The exercise asks you to copy every line below in which "fioletowy" appears.
ENTRIES SHOWN Start Marker
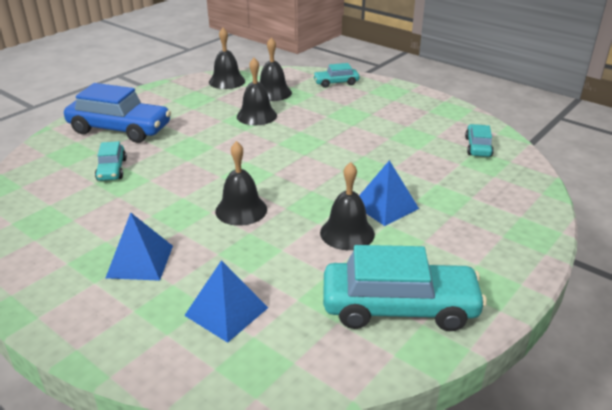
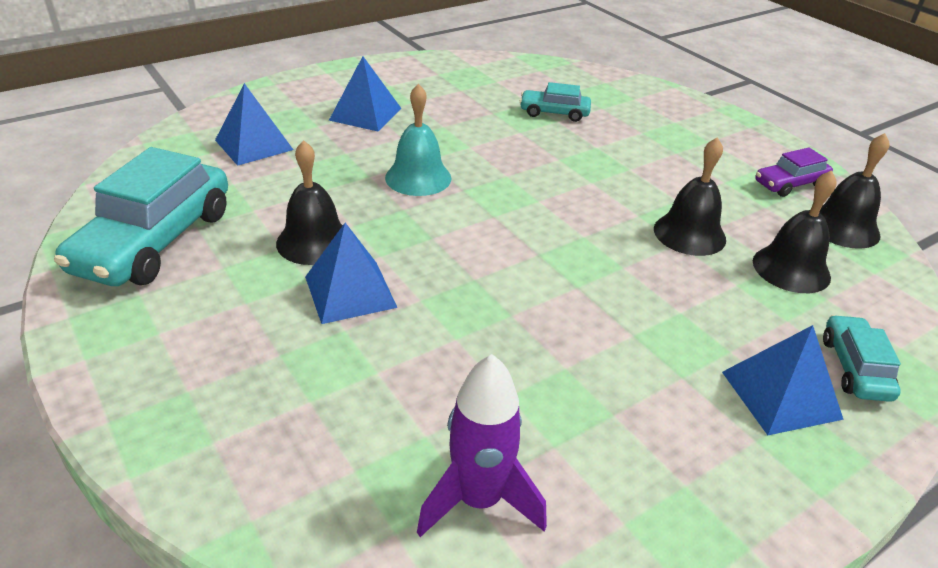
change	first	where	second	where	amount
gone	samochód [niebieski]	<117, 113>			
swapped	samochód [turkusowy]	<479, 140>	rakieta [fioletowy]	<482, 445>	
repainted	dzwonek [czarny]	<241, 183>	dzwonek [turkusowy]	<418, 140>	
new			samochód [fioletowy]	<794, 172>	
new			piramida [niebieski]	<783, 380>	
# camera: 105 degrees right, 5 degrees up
ENTRIES SHOWN End Marker
RESULT FOR THIS TASK:
swapped	samochód [turkusowy]	<479, 140>	rakieta [fioletowy]	<482, 445>	
new			samochód [fioletowy]	<794, 172>	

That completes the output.